## Work instruction
The reply should contain every line of the data, repeated exactly, and no pictures.

## Source data
== Segment start ==

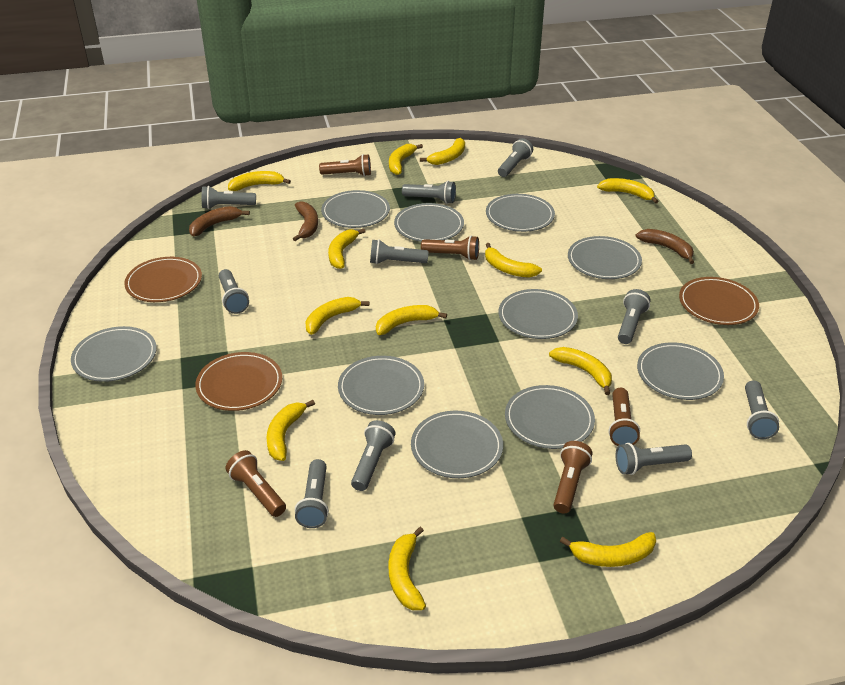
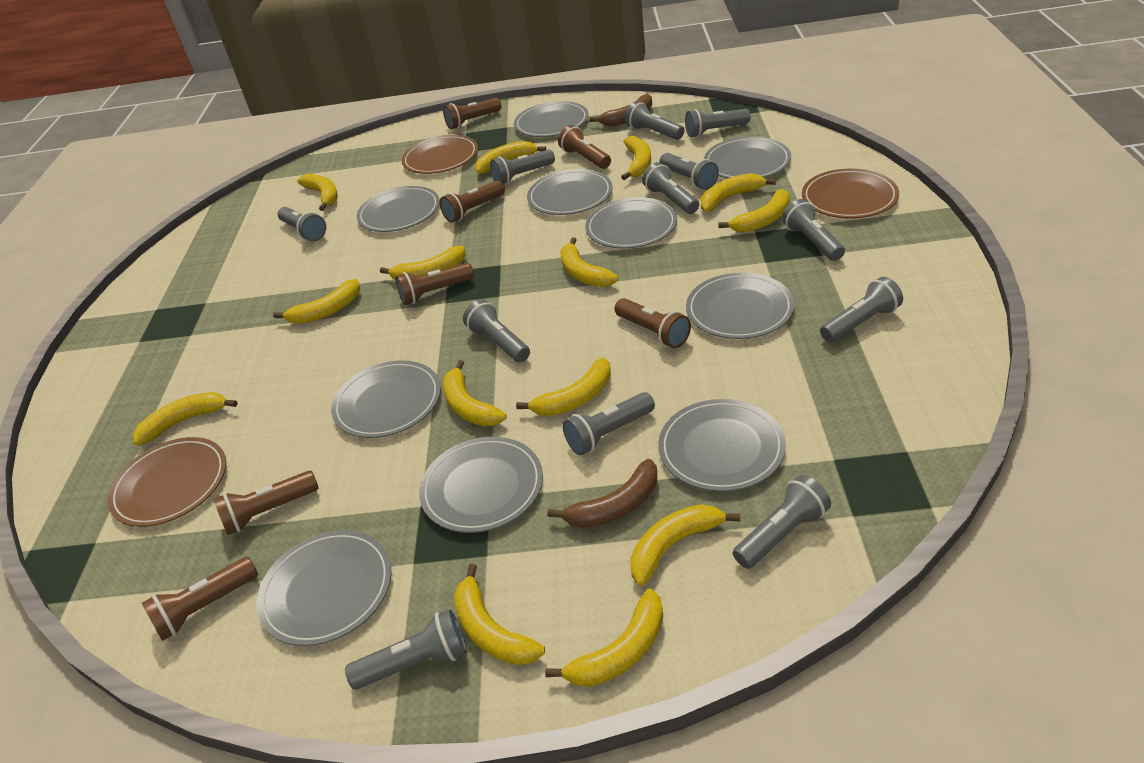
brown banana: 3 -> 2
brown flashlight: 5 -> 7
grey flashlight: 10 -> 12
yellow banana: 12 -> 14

== Segment end ==

## Answer space
brown banana: 3 -> 2
brown flashlight: 5 -> 7
grey flashlight: 10 -> 12
yellow banana: 12 -> 14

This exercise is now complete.